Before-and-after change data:
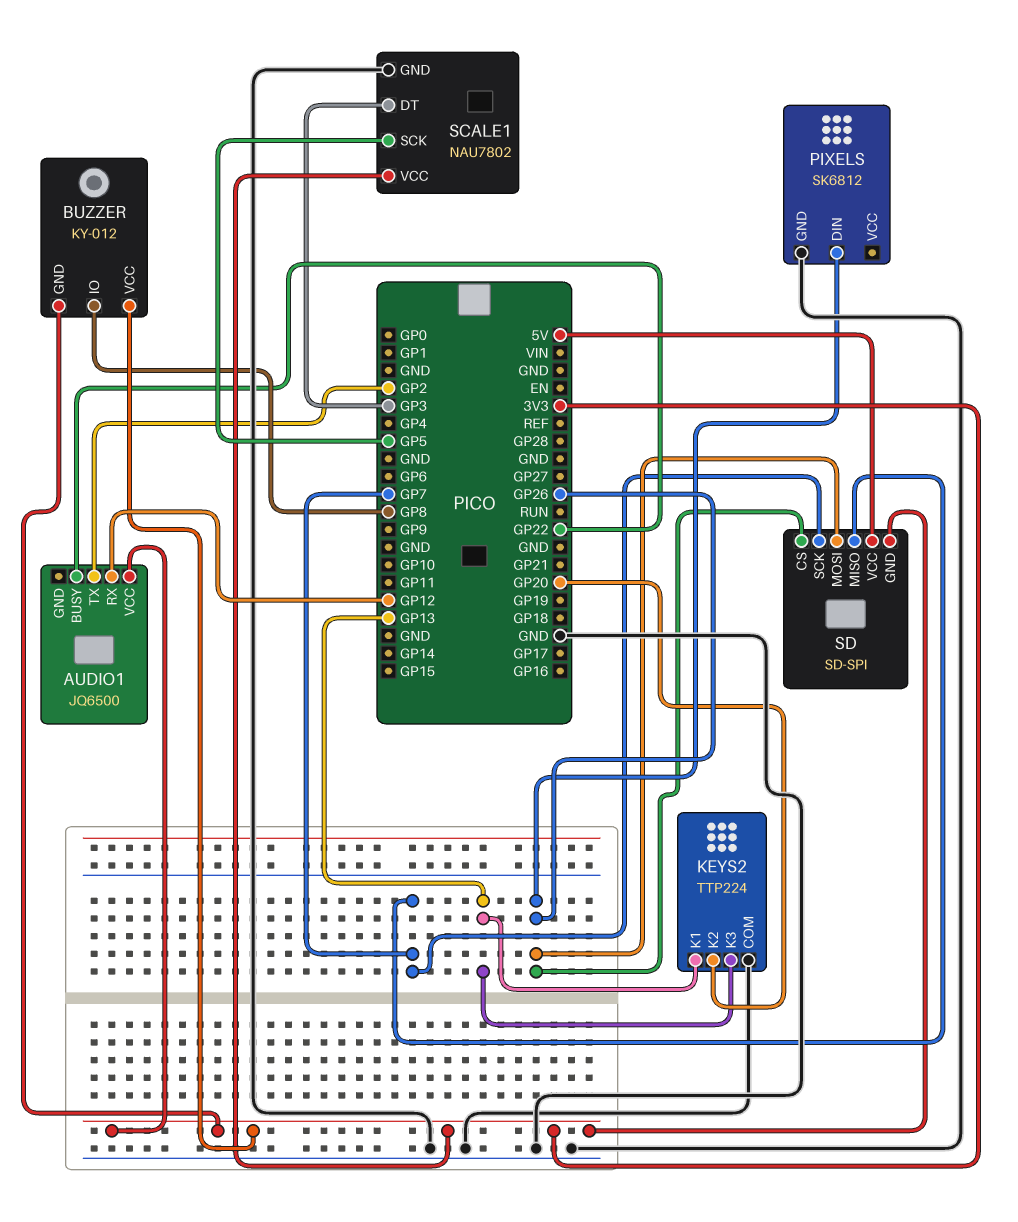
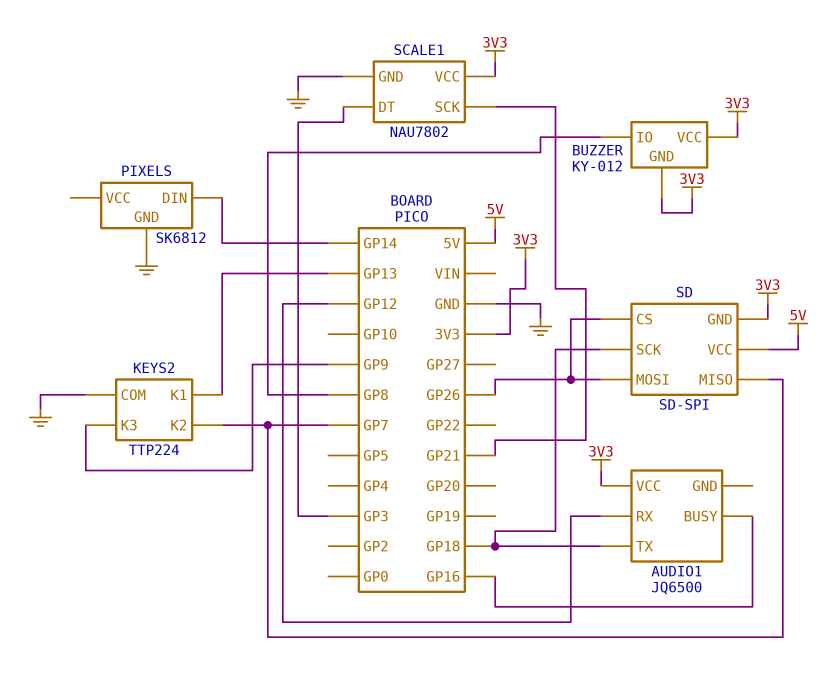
AUDIO1 pin BUSY: GP22 -> GP16
AUDIO1 pin TX: GP2 -> GP18
KEYS2 pin K2: GP20 -> GP7
KEYS2 pin K3: GP13 -> GP9
PIXELS pin DIN: GP26 -> GP14
SCALE1 pin SCK: GP5 -> GP21
SD pin SCK: GP7 -> GP18

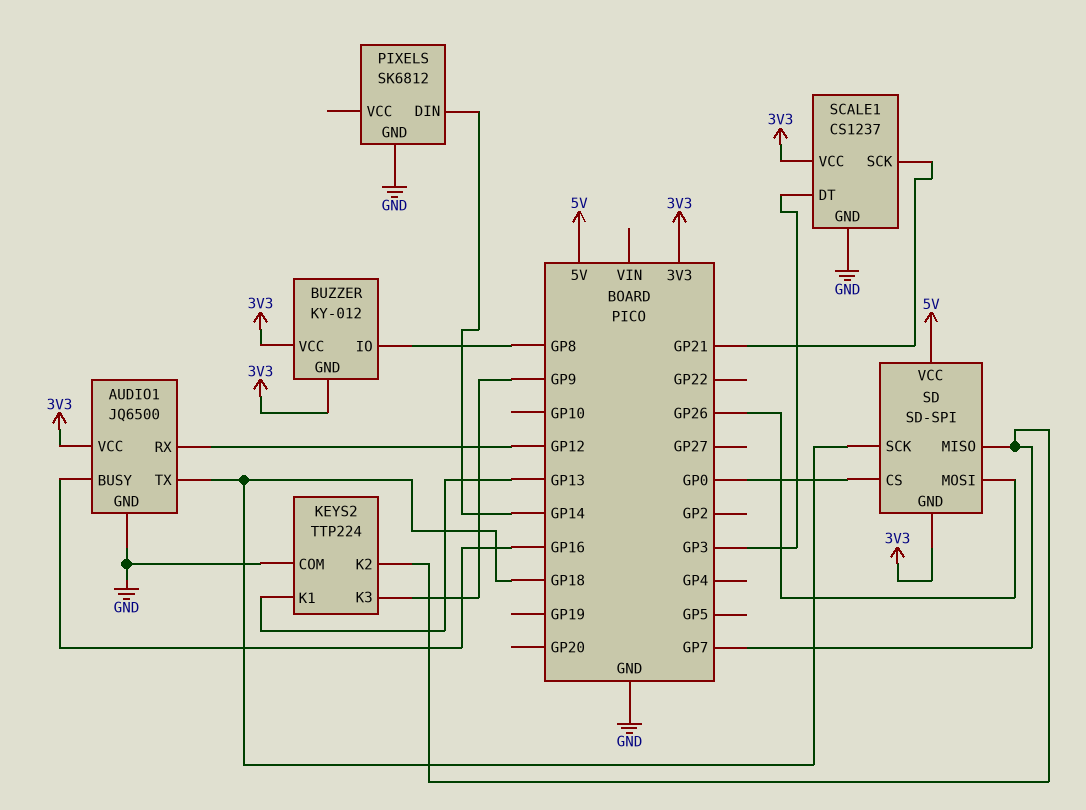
AUDIO1 pin GND: none -> GND
SCALE1: NAU7802 -> CS1237
SD pin CS: GP26 -> GP0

* **WHAT IS NEEDED**:
Going through the records above line by line, transcribe each one exactly and skip any pictures.

* **TASK ANSWER**:
AUDIO1 pin BUSY: GP22 -> GP16
AUDIO1 pin TX: GP2 -> GP18
KEYS2 pin K2: GP20 -> GP7
KEYS2 pin K3: GP13 -> GP9
PIXELS pin DIN: GP26 -> GP14
SCALE1 pin SCK: GP5 -> GP21
SD pin SCK: GP7 -> GP18

AUDIO1 pin GND: none -> GND
SCALE1: NAU7802 -> CS1237
SD pin CS: GP26 -> GP0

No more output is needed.